Write out, from the entries below, exactly the lines that run between the lines holding "yellow fish figure" and "figure (no. 2", inclusive, and stop there.

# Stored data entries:
>>>>>
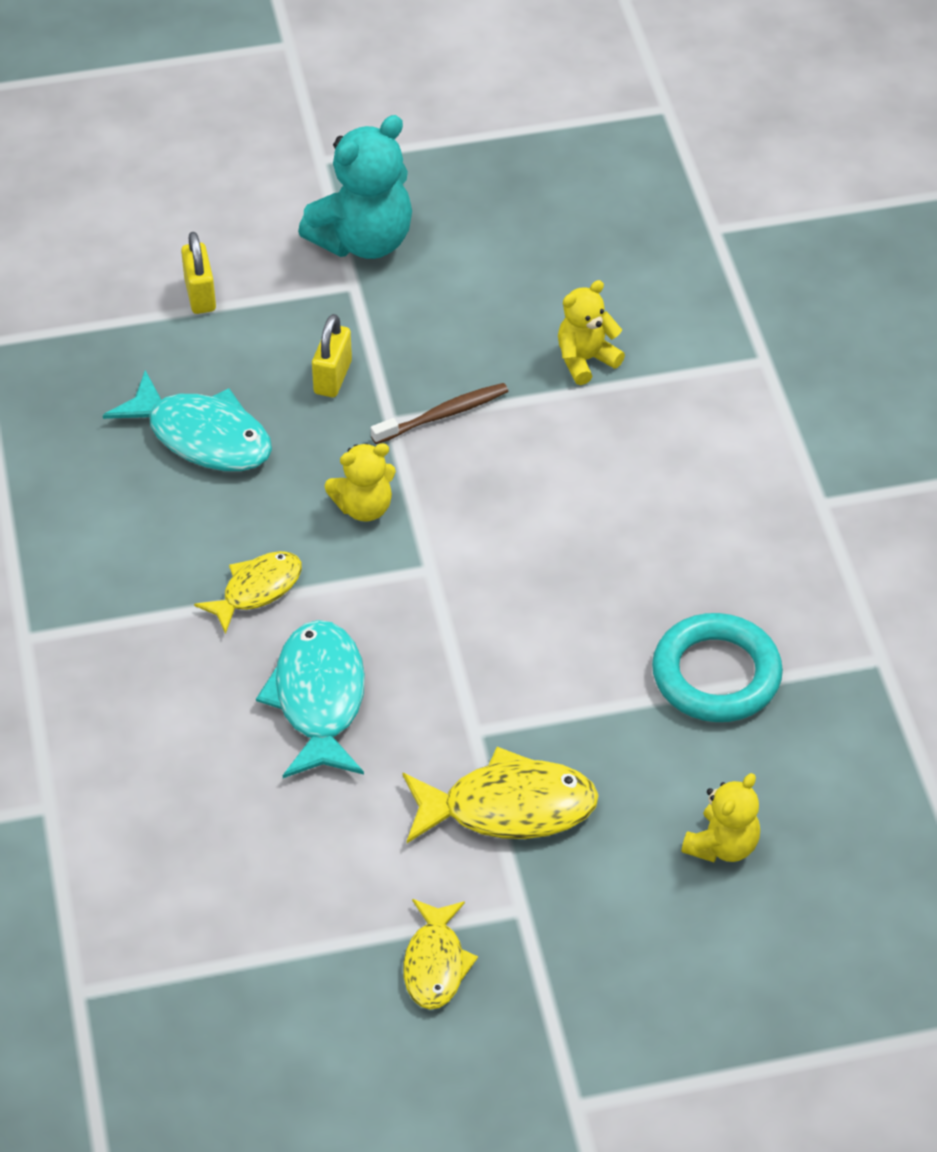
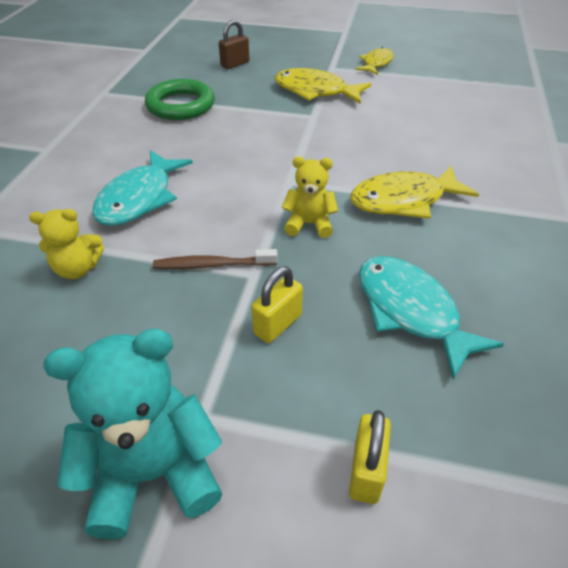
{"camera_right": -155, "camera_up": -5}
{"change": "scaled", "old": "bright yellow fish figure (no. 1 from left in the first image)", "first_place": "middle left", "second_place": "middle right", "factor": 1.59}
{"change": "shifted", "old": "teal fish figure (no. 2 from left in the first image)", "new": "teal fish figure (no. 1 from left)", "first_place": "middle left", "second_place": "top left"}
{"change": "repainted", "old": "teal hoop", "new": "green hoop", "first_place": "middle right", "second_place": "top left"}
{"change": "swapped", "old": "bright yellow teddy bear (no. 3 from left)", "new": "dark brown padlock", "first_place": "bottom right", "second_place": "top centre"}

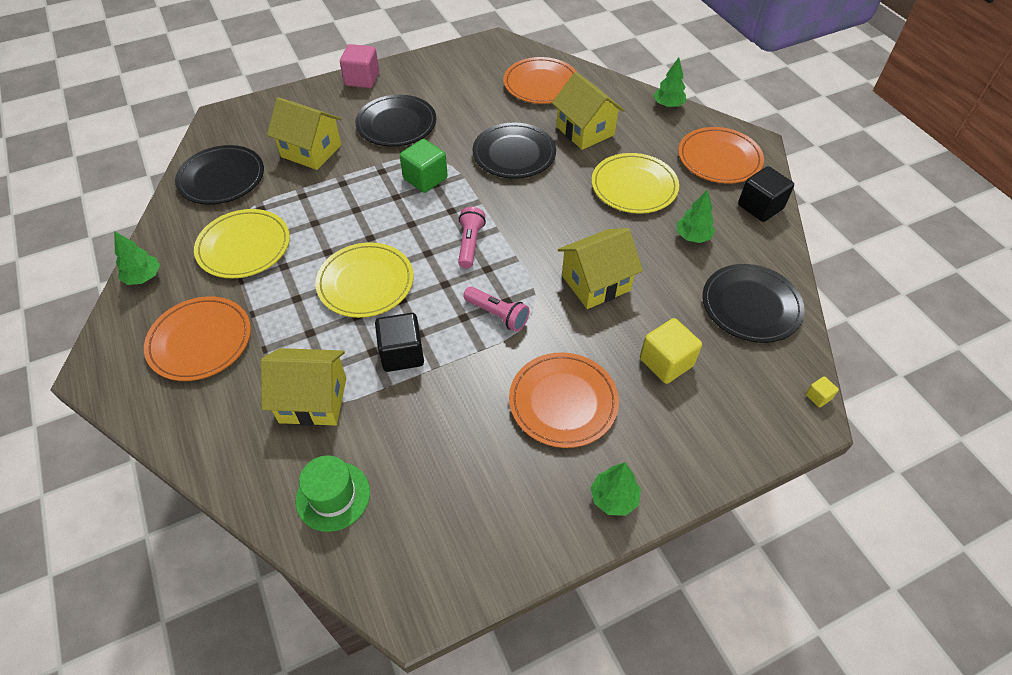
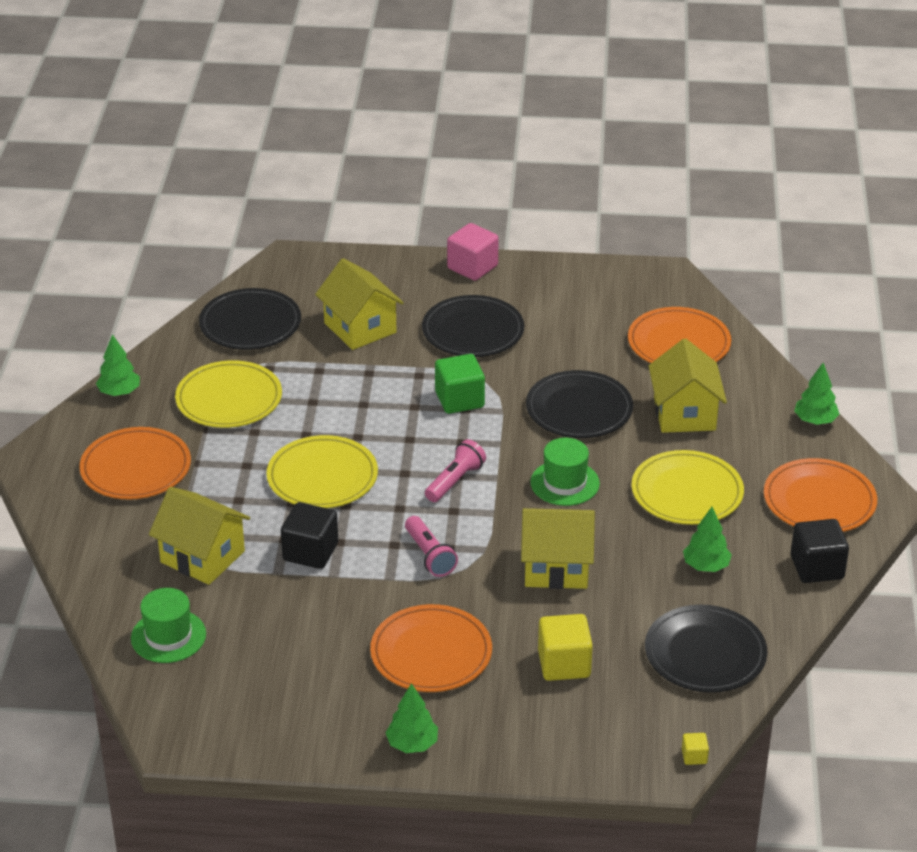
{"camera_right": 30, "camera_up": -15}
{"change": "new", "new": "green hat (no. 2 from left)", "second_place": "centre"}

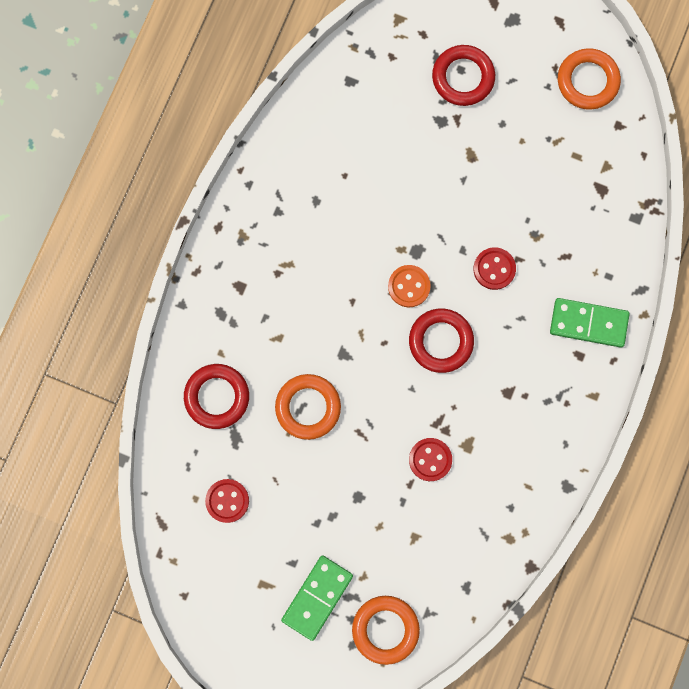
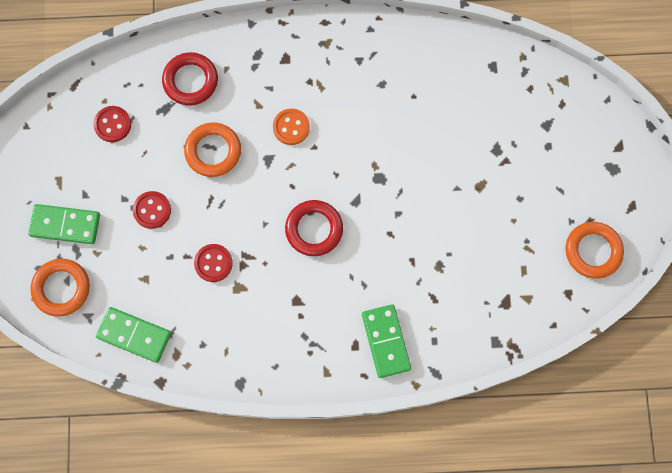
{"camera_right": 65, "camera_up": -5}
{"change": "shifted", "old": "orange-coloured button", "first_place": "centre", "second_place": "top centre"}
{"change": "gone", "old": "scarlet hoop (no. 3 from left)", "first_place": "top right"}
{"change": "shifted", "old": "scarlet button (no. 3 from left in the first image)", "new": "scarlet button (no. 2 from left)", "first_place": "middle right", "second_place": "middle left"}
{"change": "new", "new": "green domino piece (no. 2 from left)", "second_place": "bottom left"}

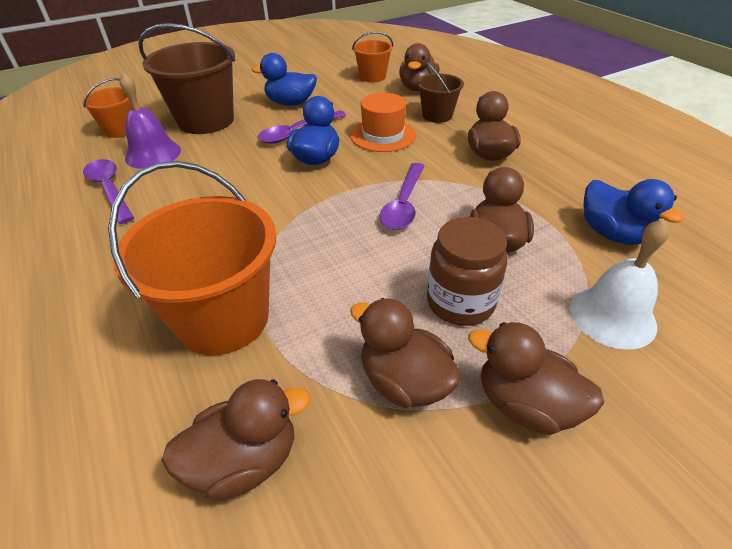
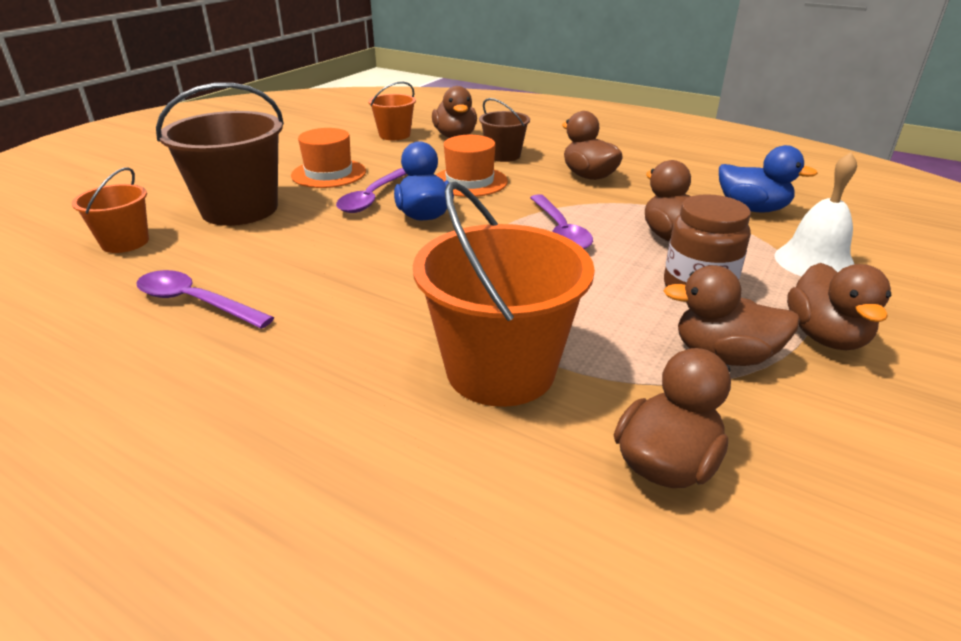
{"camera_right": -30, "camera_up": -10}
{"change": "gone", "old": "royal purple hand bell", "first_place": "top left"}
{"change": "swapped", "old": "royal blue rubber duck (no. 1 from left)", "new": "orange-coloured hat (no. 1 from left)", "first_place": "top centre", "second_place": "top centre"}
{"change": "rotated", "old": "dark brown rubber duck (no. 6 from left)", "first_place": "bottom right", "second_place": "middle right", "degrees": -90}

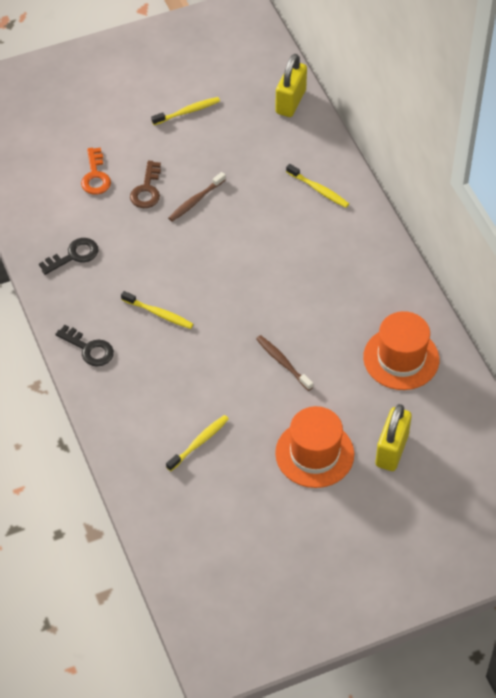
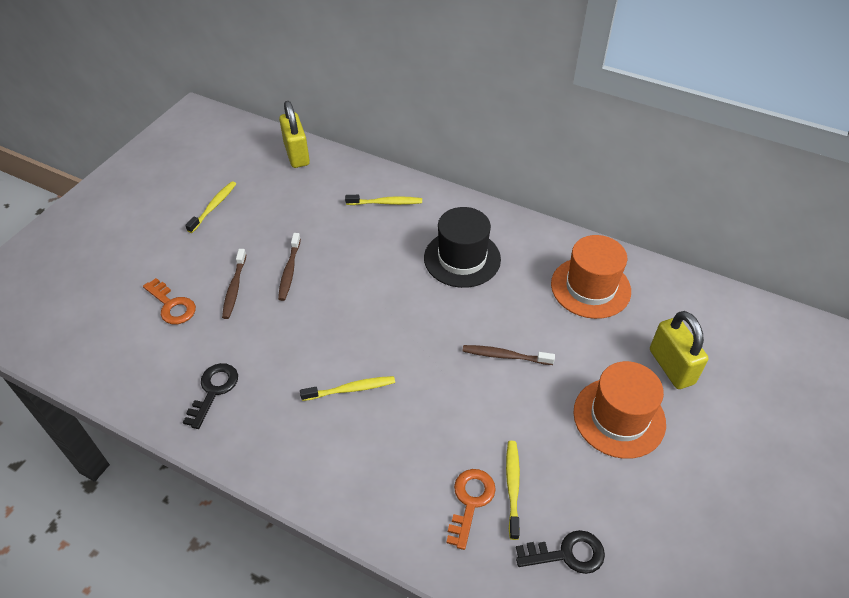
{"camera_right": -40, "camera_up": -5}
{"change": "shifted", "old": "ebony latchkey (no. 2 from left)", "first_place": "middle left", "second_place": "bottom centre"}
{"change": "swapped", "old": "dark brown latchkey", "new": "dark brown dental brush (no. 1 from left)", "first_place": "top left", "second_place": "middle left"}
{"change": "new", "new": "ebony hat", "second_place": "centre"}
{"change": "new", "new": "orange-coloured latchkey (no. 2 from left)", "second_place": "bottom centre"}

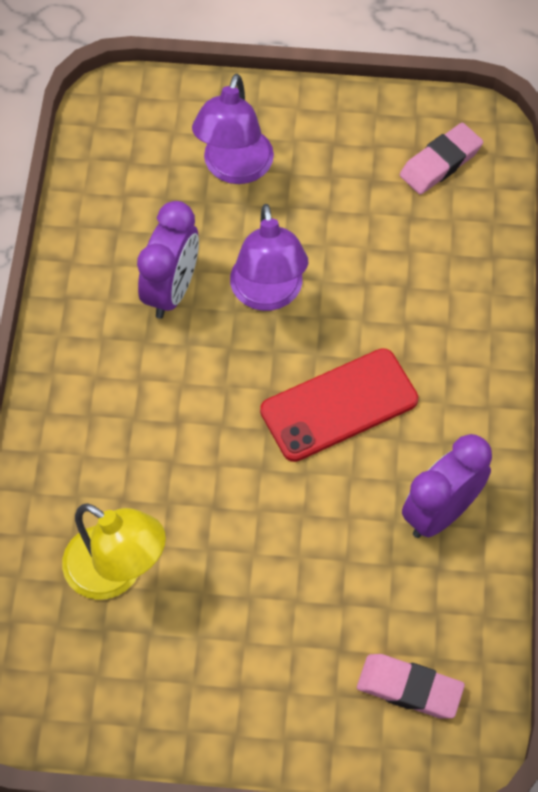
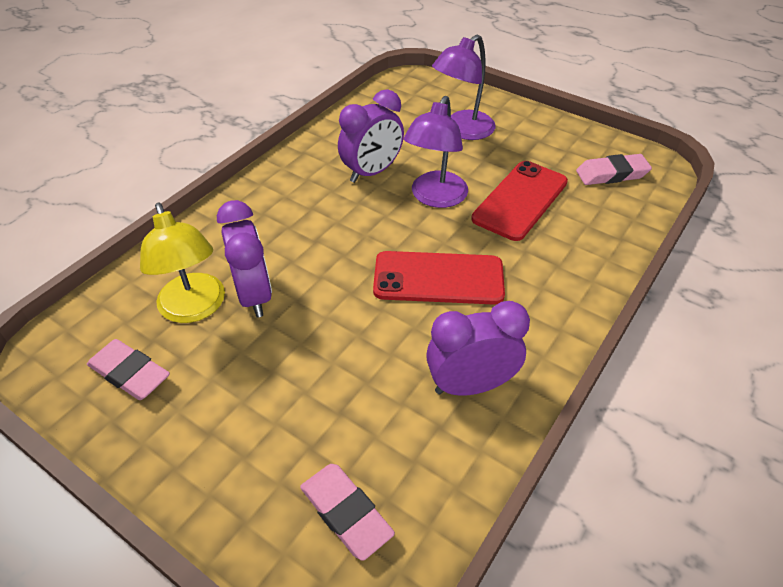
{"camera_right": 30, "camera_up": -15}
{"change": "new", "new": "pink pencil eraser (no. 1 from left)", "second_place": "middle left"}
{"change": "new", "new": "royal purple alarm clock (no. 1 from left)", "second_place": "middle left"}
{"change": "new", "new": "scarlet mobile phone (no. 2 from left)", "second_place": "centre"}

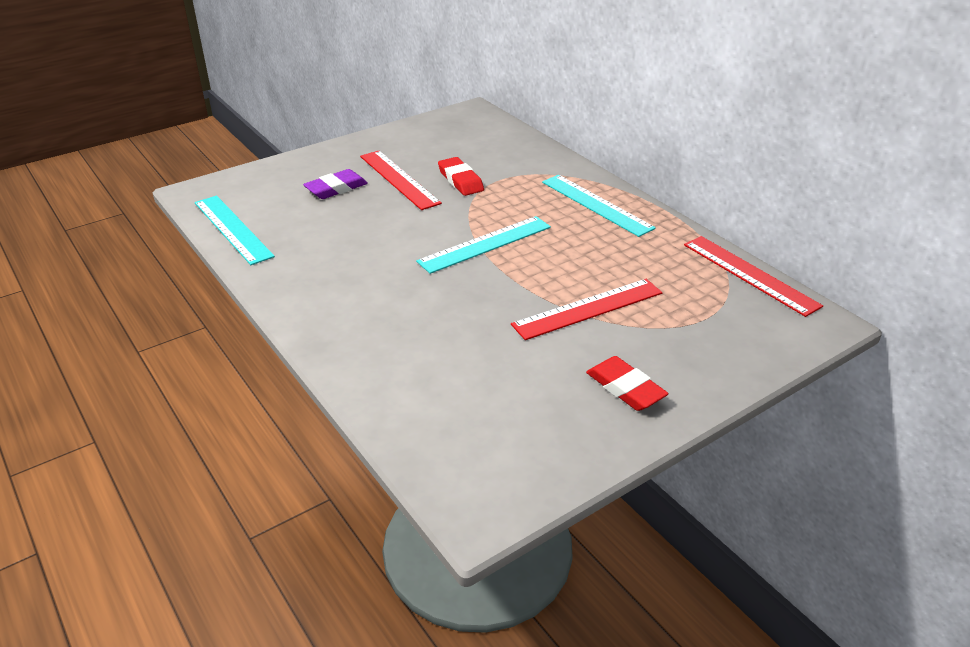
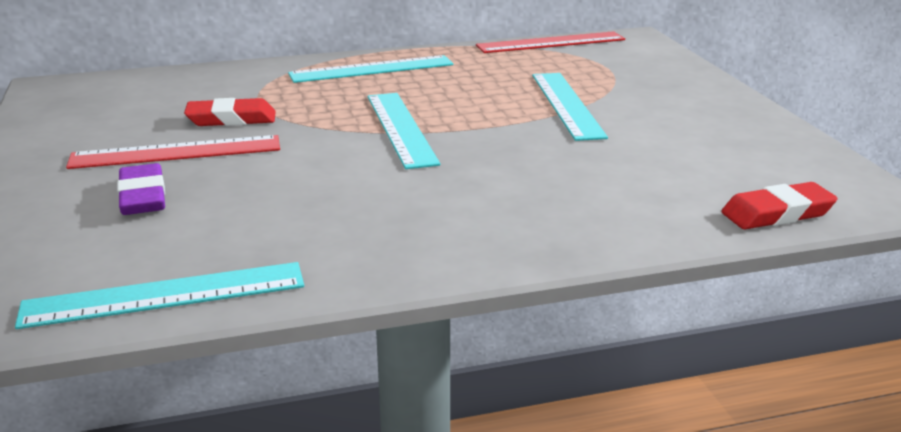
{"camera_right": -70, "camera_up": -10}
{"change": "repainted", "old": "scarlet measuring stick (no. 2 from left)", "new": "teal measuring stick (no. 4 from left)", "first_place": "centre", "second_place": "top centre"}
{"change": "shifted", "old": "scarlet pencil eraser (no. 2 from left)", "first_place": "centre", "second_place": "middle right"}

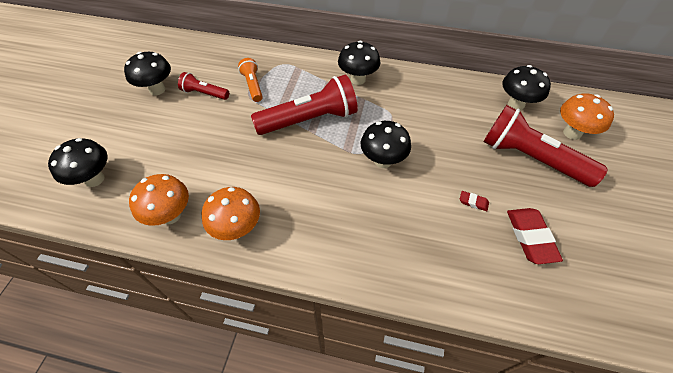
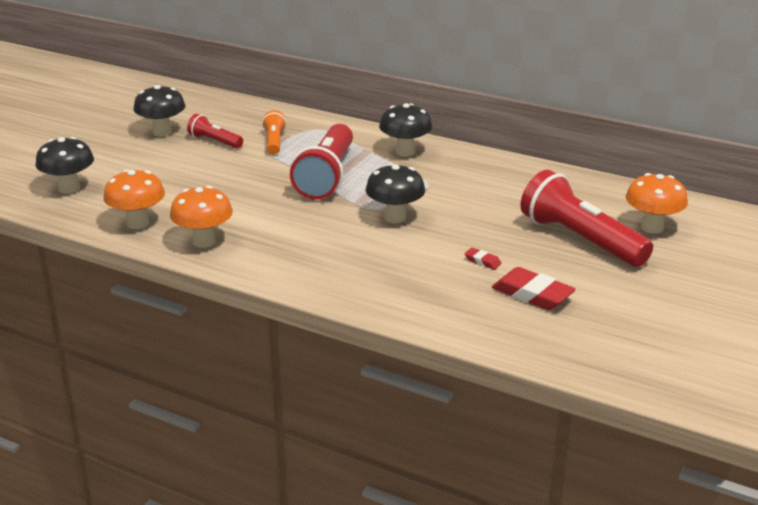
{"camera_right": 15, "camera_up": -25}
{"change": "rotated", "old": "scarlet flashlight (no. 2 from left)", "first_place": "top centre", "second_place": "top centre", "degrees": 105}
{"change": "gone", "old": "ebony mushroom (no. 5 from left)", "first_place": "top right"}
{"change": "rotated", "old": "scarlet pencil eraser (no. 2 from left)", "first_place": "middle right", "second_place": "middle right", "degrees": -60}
<<<<<
# RESPONSE AREA:
{"change": "scaled", "old": "bright yellow fish figure (no. 1 from left in the first image)", "first_place": "middle left", "second_place": "middle right", "factor": 1.59}
{"change": "shifted", "old": "teal fish figure (no. 2 from left in the first image)", "new": "teal fish figure (no. 1 from left)", "first_place": "middle left", "second_place": "top left"}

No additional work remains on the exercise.